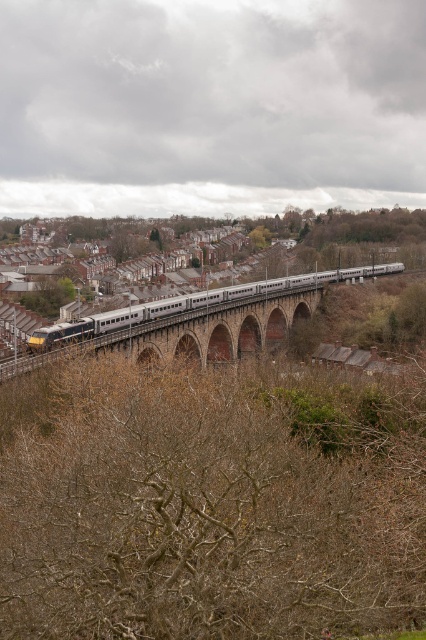
In the scene shown: Is brown stone arch bridge at center to the left of green leafy tree at lower left from the viewer's perspective?

Incorrect, brown stone arch bridge at center is not on the left side of green leafy tree at lower left.

Does brown stone arch bridge at center have a lesser width compared to green leafy tree at lower left?

In fact, brown stone arch bridge at center might be wider than green leafy tree at lower left.

Between point (161, 337) and point (32, 300), which one is positioned in front?

Positioned in front is point (161, 337).

The image size is (426, 640). I want to click on brown stone arch bridge at center, so click(x=215, y=330).

In the scene shown: Does silver metallic train at center lie behind green leafy tree at lower left?

No, silver metallic train at center is closer to the viewer.

Which of these two, silver metallic train at center or green leafy tree at lower left, stands taller?

With more height is silver metallic train at center.

Find the location of a particular element. This screenshot has width=426, height=640. silver metallic train at center is located at coordinates (198, 304).

Can you confirm if brown stone arch bridge at center is taller than silver metallic train at center?

No, brown stone arch bridge at center is not taller than silver metallic train at center.

Who is lower down, brown stone arch bridge at center or silver metallic train at center?

brown stone arch bridge at center

Describe the element at coordinates (215, 330) in the screenshot. The width and height of the screenshot is (426, 640). I see `brown stone arch bridge at center` at that location.

The image size is (426, 640). I want to click on brown stone arch bridge at center, so click(x=215, y=330).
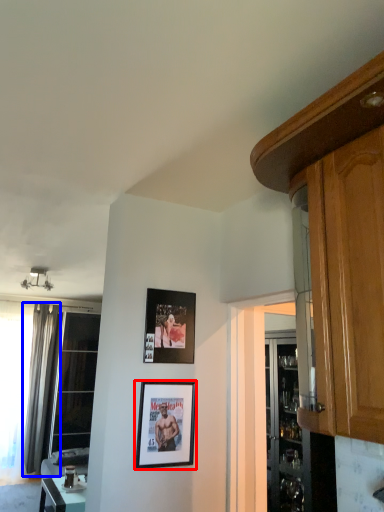
Question: Which of the following is the farthest to the observer, picture frame (highlighted by a red box) or curtain (highlighted by a blue box)?

Choices:
 (A) picture frame
 (B) curtain

Answer: (B)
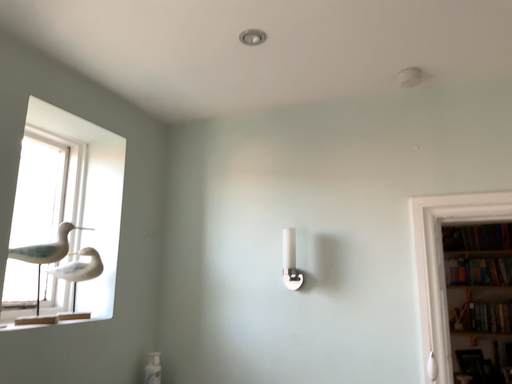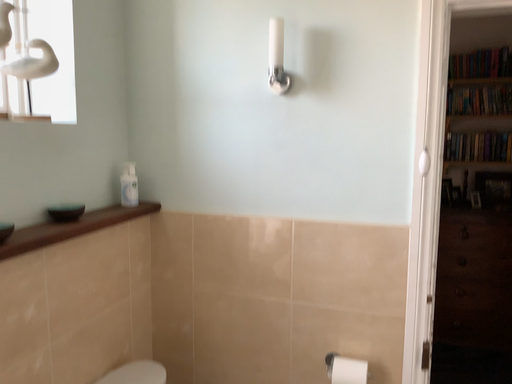
Question: How did the camera likely rotate when shooting the video?

Choices:
 (A) rotated upward
 (B) rotated downward

Answer: (B)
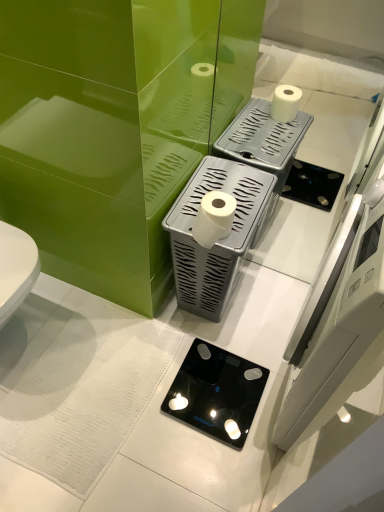
Locate an element on the screen. The image size is (384, 512). free space to the left of black glass scale at center, the second appliance when ordered from top to bottom is located at coordinates (143, 387).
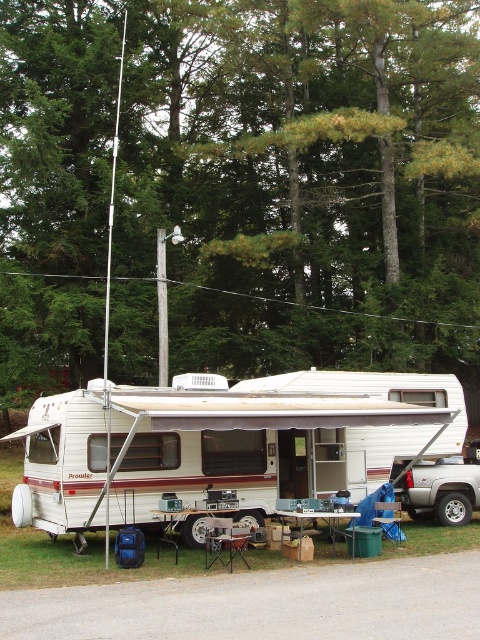
Which of these two, silver metallic truck at lower right or wooden picnic table at center, stands shorter?

Standing shorter between the two is wooden picnic table at center.

Does silver metallic truck at lower right have a lesser width compared to wooden picnic table at center?

In fact, silver metallic truck at lower right might be wider than wooden picnic table at center.

At what (x,y) coordinates should I click in order to perform the action: click on silver metallic truck at lower right. Please return your answer as a coordinate pair (x, y). Looking at the image, I should click on tap(437, 488).

Looking at this image, who is higher up, white vinyl camper at center or green plastic picnic table at lower center?

white vinyl camper at center is higher up.

Which is in front, point (118, 426) or point (177, 522)?

Point (177, 522) is in front.

You are a GUI agent. You are given a task and a screenshot of the screen. Output one action in this format:
    pyautogui.click(x=<x>, y=<y>)
    Task: Click on the white vinyl camper at center
    The width and height of the screenshot is (480, 640).
    Given the screenshot: What is the action you would take?
    (x=273, y=436)

Looking at this image, which is above, green leafy tree at upper center or green plastic picnic table at lower center?

green leafy tree at upper center is above.

Who is shorter, green leafy tree at upper center or green plastic picnic table at lower center?

green plastic picnic table at lower center is shorter.

Where is `green leafy tree at upper center`? green leafy tree at upper center is located at coordinates (240, 186).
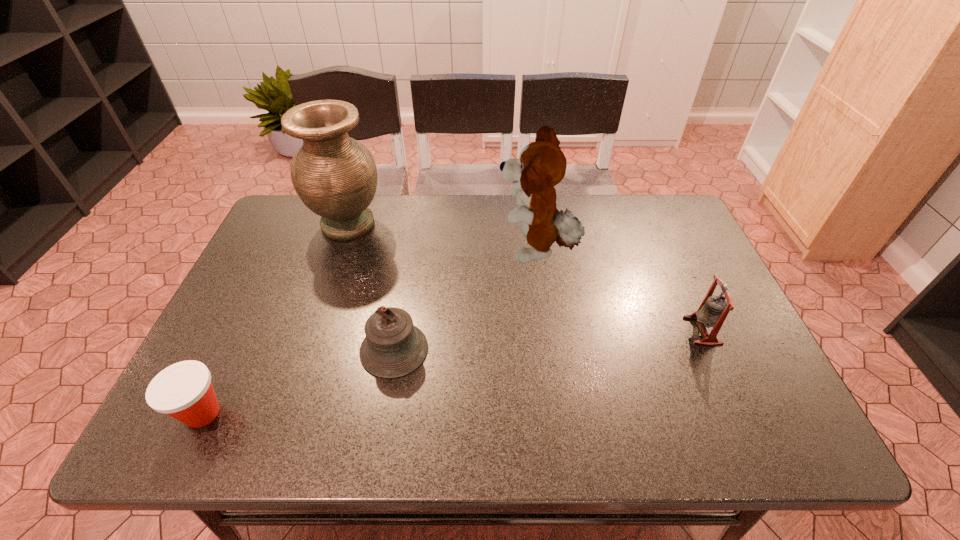
At what (x,y) coordinates should I click in order to perform the action: click on object located in the near left corner section of the desktop. Please return your answer as a coordinate pair (x, y). The image size is (960, 540). Looking at the image, I should click on (184, 391).

Find the location of a particular element. The width and height of the screenshot is (960, 540). vacant position at the far edge of the desktop is located at coordinates (589, 200).

In the image, there is a desktop. Identify the location of vacant space at the near edge. Image resolution: width=960 pixels, height=540 pixels. (245, 445).

In the image, there is a desktop. Where is `vacant area at the left edge`? The width and height of the screenshot is (960, 540). vacant area at the left edge is located at coordinates (243, 358).

In the image, there is a desktop. Where is `vacant space at the far right corner`? vacant space at the far right corner is located at coordinates (686, 221).

In the image, there is a desktop. Identify the location of vacant space at the near right corner. (749, 449).

In order to click on blank region between the shortest object and the vase in this screenshot , I will do `click(276, 319)`.

Locate an element on the screen. vacant space in between the third object from right to left and the Dixie cup is located at coordinates (299, 381).

The image size is (960, 540). In order to click on vacant area between the third object from right to left and the shortest object in this screenshot , I will do `click(299, 381)`.

Identify the location of empty space between the puppy and the third object from left to right. This screenshot has height=540, width=960. (466, 301).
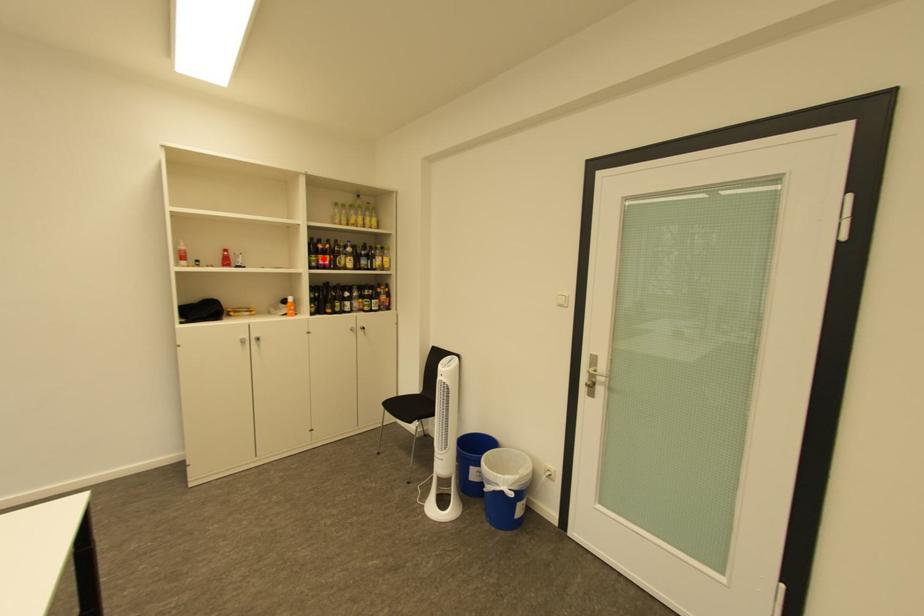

-- What to do --
Gather every line of the material above that contains the string "particular". Matching is case-sensitive.

-- Task solution --
Find the location of a particular element. This screenshot has width=426, height=640. silver metallic train at center is located at coordinates (198, 304).
Find the location of a particular element. The width and height of the screenshot is (960, 540). vacant position at the far edge of the desktop is located at coordinates (589, 200).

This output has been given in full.